**Exercise brief**
Reproduce, without any change, the lines of the listing below from its first line through the line containing "blue star: rotated", both included.

**Records supplied**

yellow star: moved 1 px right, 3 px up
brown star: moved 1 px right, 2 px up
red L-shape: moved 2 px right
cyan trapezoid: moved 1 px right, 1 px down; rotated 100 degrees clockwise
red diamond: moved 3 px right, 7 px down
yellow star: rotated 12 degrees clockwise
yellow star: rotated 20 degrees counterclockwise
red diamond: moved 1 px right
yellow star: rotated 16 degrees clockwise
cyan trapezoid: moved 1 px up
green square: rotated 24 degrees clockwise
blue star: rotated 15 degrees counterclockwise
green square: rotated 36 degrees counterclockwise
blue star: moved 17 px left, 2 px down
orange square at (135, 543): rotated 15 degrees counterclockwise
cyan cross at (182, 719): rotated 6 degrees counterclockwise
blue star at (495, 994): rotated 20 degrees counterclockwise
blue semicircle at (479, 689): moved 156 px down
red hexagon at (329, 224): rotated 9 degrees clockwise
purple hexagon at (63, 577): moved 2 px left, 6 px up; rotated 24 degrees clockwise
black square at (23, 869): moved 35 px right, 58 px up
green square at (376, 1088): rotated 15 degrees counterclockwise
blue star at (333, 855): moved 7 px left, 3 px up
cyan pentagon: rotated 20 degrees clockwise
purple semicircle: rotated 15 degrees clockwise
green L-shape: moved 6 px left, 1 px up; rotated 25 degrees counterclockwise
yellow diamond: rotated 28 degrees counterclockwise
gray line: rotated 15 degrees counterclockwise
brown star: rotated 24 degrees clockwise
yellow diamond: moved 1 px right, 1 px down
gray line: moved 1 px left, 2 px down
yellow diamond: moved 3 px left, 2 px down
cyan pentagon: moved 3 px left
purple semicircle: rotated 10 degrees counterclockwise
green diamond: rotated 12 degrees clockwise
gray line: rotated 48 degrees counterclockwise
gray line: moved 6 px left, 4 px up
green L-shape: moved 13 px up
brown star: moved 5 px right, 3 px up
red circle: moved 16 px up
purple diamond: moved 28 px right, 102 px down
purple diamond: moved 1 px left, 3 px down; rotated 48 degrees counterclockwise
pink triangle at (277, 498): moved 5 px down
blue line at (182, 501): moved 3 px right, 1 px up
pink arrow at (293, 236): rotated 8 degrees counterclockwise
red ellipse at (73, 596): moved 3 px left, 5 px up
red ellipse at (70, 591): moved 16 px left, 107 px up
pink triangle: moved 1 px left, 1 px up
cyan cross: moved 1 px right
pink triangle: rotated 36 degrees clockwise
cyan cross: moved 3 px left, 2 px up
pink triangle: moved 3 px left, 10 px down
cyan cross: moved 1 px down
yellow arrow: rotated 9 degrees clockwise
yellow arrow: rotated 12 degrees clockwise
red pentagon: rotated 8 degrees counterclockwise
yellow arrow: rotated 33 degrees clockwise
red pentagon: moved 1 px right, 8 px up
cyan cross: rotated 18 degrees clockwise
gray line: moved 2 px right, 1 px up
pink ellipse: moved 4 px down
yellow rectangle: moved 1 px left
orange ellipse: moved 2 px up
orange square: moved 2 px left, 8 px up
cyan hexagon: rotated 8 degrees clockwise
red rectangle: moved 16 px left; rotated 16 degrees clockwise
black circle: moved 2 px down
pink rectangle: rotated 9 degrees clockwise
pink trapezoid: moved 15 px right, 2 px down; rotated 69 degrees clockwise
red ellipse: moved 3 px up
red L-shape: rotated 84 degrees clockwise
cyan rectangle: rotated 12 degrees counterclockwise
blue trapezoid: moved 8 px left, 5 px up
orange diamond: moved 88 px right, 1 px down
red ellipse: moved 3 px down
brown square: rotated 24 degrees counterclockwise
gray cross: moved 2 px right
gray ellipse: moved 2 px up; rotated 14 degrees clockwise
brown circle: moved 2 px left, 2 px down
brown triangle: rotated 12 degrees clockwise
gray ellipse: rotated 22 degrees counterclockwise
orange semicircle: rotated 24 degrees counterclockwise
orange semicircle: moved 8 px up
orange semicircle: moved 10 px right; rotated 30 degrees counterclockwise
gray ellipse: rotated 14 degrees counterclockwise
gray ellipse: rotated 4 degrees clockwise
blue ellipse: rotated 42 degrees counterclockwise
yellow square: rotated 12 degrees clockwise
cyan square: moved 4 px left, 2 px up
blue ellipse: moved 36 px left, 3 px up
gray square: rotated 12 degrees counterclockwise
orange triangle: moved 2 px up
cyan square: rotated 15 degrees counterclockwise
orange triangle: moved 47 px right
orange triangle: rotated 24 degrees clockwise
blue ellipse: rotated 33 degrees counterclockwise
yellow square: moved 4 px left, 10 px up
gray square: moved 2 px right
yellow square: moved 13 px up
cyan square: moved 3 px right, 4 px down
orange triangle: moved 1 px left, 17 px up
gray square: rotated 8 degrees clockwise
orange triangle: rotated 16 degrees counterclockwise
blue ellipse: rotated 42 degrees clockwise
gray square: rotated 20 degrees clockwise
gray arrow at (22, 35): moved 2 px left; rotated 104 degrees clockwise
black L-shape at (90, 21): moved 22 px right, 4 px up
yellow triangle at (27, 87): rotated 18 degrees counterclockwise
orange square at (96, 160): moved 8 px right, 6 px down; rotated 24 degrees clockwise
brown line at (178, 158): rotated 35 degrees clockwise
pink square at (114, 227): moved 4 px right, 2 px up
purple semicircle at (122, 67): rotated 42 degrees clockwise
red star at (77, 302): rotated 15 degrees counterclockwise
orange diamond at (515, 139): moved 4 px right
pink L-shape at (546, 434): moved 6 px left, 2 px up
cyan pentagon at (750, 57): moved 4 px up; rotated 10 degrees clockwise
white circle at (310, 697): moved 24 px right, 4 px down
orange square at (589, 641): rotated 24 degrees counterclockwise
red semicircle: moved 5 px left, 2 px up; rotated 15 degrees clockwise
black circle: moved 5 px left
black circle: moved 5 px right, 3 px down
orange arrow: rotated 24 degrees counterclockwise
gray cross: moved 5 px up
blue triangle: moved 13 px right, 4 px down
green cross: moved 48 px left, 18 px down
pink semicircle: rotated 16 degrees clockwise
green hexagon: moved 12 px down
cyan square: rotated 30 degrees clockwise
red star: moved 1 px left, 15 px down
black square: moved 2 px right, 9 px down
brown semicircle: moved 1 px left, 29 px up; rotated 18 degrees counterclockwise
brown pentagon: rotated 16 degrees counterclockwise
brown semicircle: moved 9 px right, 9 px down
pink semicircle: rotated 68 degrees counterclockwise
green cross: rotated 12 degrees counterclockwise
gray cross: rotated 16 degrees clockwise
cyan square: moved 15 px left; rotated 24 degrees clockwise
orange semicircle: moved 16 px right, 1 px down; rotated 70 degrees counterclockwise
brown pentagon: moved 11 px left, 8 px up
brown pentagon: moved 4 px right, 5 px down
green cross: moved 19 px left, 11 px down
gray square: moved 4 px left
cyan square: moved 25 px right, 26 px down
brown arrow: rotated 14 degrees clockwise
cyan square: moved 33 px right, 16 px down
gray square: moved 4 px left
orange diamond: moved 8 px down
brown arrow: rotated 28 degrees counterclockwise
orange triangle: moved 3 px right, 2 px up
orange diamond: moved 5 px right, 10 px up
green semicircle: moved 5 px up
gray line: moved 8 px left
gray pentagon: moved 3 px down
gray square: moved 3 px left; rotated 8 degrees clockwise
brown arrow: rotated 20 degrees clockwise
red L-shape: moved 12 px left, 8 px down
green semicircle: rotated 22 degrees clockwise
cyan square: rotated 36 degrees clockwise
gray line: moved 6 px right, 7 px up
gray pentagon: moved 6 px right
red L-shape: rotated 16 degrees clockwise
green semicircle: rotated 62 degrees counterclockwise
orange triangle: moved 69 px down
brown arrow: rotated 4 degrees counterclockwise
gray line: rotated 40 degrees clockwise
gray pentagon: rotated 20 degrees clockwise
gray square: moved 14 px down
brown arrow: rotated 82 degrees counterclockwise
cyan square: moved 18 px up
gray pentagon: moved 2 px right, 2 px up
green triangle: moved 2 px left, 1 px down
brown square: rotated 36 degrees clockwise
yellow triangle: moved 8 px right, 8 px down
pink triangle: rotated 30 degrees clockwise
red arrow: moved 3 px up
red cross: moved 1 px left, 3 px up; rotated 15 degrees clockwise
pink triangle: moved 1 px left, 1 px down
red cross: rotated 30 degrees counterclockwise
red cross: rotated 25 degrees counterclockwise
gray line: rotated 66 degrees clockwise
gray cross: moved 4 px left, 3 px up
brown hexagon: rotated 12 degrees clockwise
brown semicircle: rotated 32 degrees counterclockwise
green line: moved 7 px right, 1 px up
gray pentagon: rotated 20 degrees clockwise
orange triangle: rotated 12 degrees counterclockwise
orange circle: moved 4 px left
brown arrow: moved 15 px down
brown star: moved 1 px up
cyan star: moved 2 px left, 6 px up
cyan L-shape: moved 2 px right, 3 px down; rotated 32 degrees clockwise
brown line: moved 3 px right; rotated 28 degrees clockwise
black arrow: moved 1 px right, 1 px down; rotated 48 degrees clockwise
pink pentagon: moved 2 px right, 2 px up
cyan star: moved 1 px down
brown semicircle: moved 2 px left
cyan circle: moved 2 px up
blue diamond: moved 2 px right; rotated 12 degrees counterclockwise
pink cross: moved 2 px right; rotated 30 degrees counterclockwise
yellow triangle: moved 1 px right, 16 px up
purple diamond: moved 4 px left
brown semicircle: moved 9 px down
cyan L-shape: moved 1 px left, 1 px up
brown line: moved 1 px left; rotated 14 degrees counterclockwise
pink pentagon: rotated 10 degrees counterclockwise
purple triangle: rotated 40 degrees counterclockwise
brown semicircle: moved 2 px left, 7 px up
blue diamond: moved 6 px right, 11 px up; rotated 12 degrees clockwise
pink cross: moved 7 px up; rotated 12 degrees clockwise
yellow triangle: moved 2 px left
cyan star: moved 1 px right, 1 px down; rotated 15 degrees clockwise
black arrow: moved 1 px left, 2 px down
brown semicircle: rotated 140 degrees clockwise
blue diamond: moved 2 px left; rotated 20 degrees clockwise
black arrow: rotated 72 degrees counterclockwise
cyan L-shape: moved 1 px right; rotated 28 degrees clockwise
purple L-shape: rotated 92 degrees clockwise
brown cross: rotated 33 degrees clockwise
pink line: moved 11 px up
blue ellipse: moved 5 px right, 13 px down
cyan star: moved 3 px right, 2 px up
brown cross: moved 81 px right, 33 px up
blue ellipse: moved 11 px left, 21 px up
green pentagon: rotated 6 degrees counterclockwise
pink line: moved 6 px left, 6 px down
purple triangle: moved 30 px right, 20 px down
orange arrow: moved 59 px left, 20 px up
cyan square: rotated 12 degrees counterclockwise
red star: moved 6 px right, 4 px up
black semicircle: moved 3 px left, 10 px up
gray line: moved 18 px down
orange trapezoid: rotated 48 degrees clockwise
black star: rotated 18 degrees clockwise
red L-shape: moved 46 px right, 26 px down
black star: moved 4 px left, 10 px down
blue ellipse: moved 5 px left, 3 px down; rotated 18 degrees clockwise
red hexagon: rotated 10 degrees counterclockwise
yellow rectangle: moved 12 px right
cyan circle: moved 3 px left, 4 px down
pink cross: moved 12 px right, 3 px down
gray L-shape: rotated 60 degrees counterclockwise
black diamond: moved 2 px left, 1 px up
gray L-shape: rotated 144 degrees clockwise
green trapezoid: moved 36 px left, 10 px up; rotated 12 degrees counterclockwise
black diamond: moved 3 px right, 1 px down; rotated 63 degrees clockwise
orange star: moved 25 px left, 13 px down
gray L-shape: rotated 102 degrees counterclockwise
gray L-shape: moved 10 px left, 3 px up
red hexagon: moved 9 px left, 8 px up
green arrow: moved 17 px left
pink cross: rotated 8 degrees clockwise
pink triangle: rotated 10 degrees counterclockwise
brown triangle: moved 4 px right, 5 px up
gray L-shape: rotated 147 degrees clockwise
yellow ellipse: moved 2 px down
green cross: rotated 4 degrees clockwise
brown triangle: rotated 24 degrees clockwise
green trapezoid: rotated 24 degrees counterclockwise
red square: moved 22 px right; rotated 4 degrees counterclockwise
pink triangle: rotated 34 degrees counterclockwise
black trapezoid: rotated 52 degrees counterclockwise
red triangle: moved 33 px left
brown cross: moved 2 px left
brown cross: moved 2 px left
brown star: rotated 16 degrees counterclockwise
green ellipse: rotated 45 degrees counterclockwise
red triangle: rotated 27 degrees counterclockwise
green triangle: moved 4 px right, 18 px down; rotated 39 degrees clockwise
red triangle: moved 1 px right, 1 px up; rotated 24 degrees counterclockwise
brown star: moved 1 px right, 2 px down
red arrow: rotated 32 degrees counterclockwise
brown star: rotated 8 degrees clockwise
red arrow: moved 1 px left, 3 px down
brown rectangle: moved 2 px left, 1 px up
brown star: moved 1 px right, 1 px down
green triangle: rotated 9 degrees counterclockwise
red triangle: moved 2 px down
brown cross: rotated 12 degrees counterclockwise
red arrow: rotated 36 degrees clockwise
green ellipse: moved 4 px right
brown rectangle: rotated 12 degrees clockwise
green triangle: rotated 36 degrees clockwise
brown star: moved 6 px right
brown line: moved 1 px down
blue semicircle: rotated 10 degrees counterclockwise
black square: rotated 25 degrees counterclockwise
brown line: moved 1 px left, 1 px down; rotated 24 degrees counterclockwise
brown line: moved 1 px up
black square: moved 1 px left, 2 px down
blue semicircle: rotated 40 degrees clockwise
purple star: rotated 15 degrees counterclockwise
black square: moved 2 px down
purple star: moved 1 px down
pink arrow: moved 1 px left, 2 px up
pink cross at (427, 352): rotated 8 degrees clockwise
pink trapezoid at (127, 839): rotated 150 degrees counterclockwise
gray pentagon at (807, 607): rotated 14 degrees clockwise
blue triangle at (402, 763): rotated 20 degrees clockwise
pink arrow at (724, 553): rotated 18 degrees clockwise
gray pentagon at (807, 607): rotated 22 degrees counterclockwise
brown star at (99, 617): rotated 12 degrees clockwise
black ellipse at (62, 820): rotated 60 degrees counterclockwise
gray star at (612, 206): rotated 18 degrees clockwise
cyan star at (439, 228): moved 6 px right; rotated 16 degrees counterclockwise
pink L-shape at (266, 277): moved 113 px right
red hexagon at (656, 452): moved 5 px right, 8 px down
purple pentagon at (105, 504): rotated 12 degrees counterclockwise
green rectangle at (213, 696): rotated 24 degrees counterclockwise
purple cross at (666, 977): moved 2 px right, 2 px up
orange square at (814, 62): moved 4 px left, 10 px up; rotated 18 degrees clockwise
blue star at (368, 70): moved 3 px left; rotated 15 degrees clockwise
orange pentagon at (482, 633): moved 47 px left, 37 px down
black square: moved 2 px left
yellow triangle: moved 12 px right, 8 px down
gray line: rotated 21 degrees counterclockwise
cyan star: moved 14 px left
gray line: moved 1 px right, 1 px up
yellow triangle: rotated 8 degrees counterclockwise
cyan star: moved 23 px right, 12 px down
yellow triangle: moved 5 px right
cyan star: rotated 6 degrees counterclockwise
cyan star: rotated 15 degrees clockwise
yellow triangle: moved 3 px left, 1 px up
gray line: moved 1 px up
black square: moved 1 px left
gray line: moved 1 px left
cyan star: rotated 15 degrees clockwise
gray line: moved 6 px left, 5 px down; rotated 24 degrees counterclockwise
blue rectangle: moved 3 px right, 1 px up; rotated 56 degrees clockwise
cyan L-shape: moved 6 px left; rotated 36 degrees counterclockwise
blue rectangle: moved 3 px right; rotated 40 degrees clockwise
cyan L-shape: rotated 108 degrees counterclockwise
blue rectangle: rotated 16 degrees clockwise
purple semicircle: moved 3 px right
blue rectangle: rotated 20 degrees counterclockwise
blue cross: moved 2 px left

**Answer below**
yellow star: moved 1 px right, 3 px up
brown star: moved 1 px right, 2 px up
red L-shape: moved 2 px right
cyan trapezoid: moved 1 px right, 1 px down; rotated 100 degrees clockwise
red diamond: moved 3 px right, 7 px down
yellow star: rotated 12 degrees clockwise
yellow star: rotated 20 degrees counterclockwise
red diamond: moved 1 px right
yellow star: rotated 16 degrees clockwise
cyan trapezoid: moved 1 px up
green square: rotated 24 degrees clockwise
blue star: rotated 15 degrees counterclockwise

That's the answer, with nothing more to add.